/---
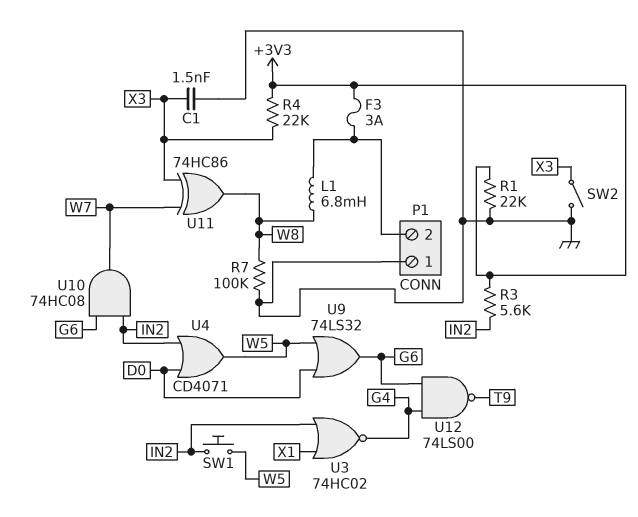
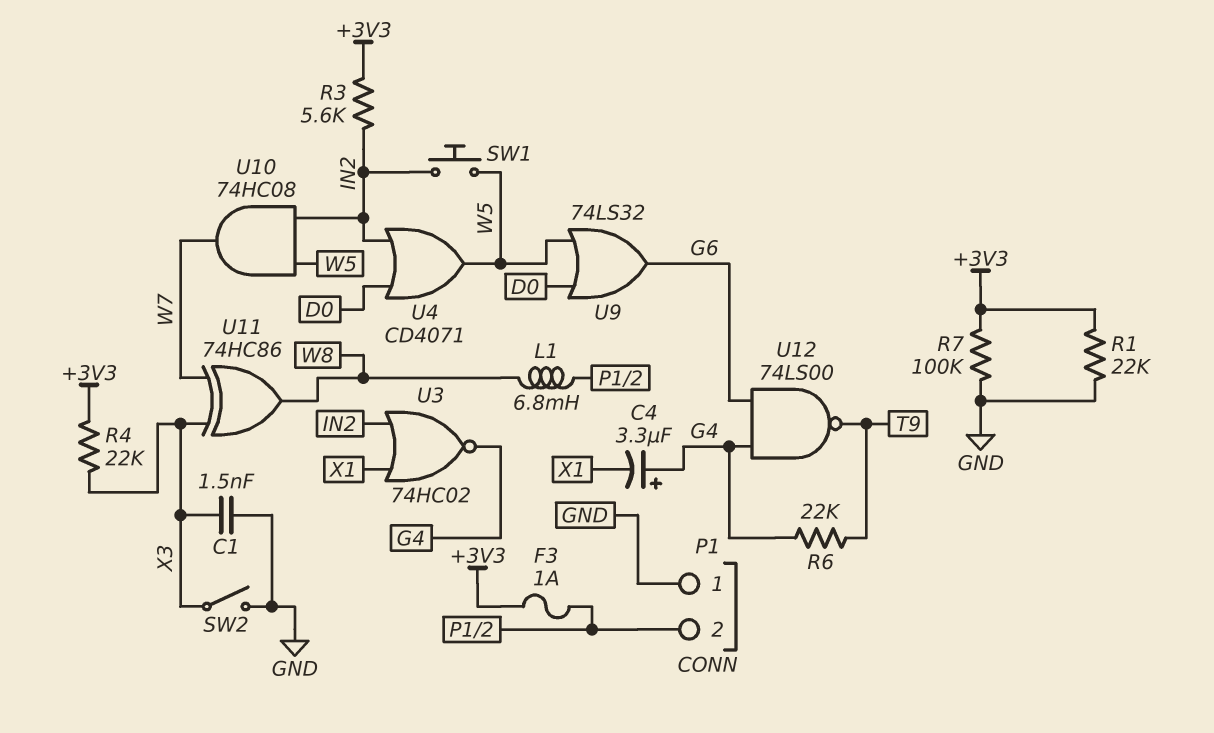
C4: none -> 3.3uF (plus G4, minus X1)
F3: 3A (+3V3, P1/2) -> 1A (+3V3, P1/2)
R6: none -> 22k (G4, T9)
R7: 100k (GND, W8) -> 100k (+3V3, GND)
U10: AND 74HC08 (in G6, in IN2, out W7) -> AND 74HC08 (in IN2, in W5, out W7)

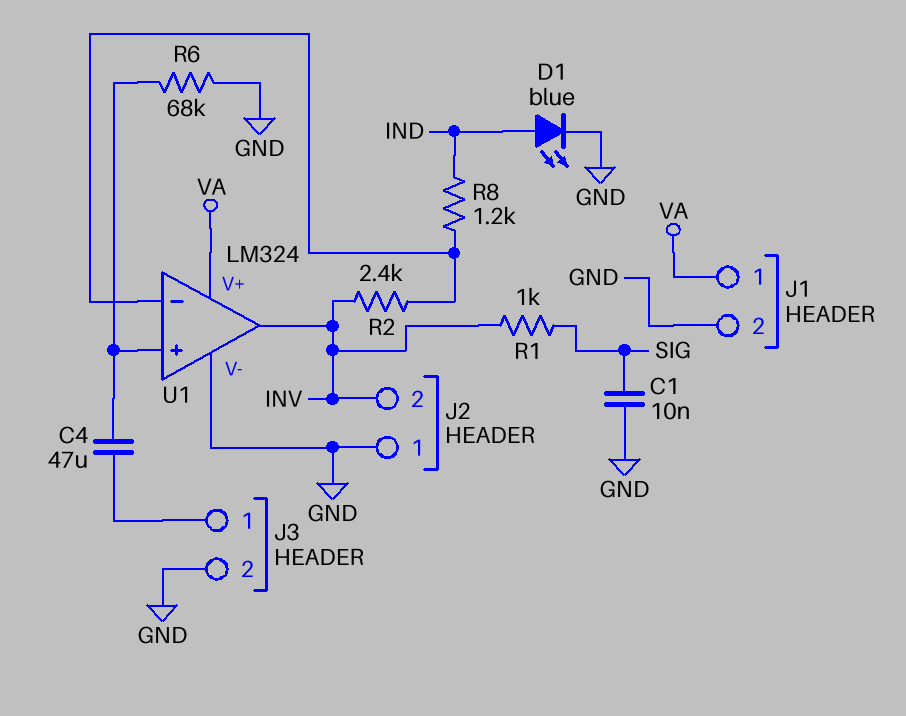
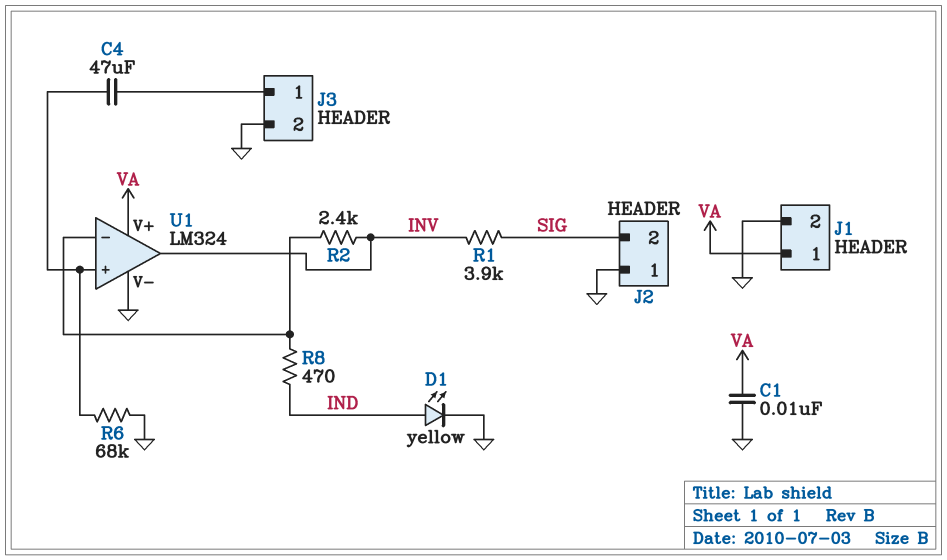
C1: 10nF (GND, SIG) -> 10nF (GND, VA)
D1: LED blue (A IND, K GND) -> LED yellow (A IND, K GND)
J2 pin 2: INV -> SIG
R1: 1k (INV, SIG) -> 3.9k (INV, SIG)
R8: 1.2k (IND, U1/in-) -> 470 (IND, U1/in-)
\---
Return, from the entries, each line that holds "none".

**Result of the exercise**
C4: none -> 3.3uF (plus G4, minus X1)
R6: none -> 22k (G4, T9)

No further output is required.